## Activity
Every line from the one with "orange rectangle: (457, 222)" to the one with "black circle: (50, 475) -> (118, 310), moved", including those two, is to be copied exactly; all other lines of the entries below are left out.

___ Listed records ___

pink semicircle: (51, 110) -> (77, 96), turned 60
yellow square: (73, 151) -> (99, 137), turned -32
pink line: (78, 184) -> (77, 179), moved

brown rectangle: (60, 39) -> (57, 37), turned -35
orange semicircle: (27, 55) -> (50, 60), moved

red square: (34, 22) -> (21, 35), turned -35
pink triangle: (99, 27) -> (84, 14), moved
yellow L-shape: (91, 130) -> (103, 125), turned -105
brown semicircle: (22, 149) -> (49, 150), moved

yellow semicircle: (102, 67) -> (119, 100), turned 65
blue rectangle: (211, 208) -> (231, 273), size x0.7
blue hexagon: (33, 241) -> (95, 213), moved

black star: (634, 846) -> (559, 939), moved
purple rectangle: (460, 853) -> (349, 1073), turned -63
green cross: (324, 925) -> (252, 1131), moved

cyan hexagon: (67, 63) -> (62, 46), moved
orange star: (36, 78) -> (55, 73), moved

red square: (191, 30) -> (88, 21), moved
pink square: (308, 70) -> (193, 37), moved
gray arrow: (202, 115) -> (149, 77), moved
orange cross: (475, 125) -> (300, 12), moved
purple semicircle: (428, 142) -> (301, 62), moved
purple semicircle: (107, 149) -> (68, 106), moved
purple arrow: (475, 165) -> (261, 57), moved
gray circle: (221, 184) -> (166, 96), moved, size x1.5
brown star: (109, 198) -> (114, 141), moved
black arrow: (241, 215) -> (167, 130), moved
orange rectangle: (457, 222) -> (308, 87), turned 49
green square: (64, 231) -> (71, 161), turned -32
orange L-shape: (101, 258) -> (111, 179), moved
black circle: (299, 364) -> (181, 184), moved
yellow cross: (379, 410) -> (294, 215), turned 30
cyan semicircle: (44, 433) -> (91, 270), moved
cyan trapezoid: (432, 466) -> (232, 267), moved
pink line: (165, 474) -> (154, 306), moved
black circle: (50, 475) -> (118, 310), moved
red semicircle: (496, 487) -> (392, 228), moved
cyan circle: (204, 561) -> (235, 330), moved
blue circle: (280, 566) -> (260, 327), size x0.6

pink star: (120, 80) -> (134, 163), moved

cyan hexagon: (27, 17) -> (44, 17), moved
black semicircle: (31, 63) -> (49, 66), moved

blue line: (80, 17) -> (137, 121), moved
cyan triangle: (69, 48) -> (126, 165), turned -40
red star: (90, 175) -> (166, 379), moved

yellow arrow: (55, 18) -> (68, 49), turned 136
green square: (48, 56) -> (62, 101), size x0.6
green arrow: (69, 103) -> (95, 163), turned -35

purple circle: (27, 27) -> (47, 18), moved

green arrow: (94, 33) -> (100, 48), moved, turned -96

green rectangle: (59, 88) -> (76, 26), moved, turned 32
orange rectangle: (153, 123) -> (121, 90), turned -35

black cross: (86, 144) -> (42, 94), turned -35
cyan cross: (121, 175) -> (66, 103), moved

___

## Answer box
orange rectangle: (457, 222) -> (308, 87), turned 49
green square: (64, 231) -> (71, 161), turned -32
orange L-shape: (101, 258) -> (111, 179), moved
black circle: (299, 364) -> (181, 184), moved
yellow cross: (379, 410) -> (294, 215), turned 30
cyan semicircle: (44, 433) -> (91, 270), moved
cyan trapezoid: (432, 466) -> (232, 267), moved
pink line: (165, 474) -> (154, 306), moved
black circle: (50, 475) -> (118, 310), moved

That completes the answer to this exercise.